Task
From the first line of the material through the line containing "(634, 276) = (671, 230): turquoise", restate everything word for word and nothing more.

Records for this exercise
★ ★ ★ ★
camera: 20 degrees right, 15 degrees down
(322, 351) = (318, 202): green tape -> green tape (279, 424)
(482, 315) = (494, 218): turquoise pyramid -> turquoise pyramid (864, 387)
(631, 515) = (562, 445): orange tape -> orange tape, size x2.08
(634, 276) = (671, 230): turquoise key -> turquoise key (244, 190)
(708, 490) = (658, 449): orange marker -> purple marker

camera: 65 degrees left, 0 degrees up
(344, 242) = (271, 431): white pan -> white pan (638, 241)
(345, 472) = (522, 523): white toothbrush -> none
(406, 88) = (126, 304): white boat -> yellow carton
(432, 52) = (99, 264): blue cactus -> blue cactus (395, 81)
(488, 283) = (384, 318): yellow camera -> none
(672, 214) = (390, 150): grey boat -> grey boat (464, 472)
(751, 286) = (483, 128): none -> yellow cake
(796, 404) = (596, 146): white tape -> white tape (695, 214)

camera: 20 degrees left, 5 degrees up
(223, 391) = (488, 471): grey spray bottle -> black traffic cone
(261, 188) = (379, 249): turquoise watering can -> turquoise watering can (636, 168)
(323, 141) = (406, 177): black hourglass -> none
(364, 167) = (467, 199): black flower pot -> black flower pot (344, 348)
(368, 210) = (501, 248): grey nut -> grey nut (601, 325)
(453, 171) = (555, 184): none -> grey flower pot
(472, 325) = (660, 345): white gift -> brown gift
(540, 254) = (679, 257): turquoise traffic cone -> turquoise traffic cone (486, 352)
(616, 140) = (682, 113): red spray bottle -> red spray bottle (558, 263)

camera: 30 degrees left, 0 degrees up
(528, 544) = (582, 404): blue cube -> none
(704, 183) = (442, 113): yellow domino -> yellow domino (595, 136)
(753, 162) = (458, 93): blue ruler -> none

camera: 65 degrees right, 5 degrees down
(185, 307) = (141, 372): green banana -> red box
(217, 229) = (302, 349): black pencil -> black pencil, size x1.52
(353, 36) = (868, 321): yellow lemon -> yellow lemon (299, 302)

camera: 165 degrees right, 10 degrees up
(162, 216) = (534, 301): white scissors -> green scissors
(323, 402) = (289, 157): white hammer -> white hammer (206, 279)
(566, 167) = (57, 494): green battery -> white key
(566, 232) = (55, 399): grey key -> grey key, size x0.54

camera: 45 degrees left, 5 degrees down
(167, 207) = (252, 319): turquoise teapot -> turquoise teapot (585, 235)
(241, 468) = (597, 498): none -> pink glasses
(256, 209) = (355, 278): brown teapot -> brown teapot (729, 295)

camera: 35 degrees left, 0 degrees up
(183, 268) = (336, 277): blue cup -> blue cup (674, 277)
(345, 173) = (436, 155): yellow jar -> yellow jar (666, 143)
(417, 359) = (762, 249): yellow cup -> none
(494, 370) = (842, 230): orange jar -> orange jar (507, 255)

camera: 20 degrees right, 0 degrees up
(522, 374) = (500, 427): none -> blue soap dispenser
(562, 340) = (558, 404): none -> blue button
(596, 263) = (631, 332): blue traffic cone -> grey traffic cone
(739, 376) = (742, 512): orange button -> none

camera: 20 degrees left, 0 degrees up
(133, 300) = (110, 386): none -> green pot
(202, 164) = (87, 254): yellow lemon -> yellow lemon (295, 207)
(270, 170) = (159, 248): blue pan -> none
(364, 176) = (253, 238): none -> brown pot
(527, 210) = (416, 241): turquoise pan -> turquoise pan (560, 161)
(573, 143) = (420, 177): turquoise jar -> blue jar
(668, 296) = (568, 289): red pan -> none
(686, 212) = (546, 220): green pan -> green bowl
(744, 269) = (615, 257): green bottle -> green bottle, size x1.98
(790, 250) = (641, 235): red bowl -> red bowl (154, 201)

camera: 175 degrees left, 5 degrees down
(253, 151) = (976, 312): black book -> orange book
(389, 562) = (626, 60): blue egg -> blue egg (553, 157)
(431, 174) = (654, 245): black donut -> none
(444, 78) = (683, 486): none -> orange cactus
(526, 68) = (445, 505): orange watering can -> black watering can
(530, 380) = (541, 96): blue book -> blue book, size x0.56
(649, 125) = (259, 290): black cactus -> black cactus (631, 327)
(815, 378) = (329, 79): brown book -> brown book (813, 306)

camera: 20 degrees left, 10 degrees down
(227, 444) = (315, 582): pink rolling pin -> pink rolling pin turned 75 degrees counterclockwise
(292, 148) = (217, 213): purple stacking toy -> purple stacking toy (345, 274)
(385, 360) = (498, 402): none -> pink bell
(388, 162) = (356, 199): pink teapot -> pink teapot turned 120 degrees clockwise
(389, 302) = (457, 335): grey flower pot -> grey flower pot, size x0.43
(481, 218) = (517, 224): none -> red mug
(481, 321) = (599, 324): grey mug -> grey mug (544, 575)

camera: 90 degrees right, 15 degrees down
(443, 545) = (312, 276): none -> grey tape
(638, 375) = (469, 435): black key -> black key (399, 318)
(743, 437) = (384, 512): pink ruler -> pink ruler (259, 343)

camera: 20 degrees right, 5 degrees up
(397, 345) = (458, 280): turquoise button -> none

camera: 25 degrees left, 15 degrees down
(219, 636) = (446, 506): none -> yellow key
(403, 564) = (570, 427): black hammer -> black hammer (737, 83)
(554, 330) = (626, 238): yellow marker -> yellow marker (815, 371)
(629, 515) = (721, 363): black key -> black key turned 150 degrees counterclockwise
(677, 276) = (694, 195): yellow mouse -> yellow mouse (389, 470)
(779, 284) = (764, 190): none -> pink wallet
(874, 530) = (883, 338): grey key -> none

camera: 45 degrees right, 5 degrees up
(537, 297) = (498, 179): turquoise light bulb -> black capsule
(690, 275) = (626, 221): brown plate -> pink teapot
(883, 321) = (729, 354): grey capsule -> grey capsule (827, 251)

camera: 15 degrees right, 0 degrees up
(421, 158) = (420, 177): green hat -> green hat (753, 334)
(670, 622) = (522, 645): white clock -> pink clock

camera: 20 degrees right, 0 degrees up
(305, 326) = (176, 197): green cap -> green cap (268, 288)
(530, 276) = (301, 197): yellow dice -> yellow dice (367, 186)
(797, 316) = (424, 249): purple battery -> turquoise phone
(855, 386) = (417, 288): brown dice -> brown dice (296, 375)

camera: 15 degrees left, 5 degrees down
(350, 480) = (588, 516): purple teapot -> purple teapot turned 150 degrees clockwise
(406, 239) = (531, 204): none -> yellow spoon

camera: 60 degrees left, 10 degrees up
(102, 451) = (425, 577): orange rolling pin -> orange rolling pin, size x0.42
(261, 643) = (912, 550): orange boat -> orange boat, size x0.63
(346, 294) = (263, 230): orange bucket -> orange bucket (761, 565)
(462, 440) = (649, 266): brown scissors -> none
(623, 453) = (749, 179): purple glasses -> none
★ ★ ★ ★
Solution to this problem
camera: 20 degrees right, 15 degrees down
(322, 351) = (318, 202): green tape -> green tape (279, 424)
(482, 315) = (494, 218): turquoise pyramid -> turquoise pyramid (864, 387)
(631, 515) = (562, 445): orange tape -> orange tape, size x2.08
(634, 276) = (671, 230): turquoise key -> turquoise key (244, 190)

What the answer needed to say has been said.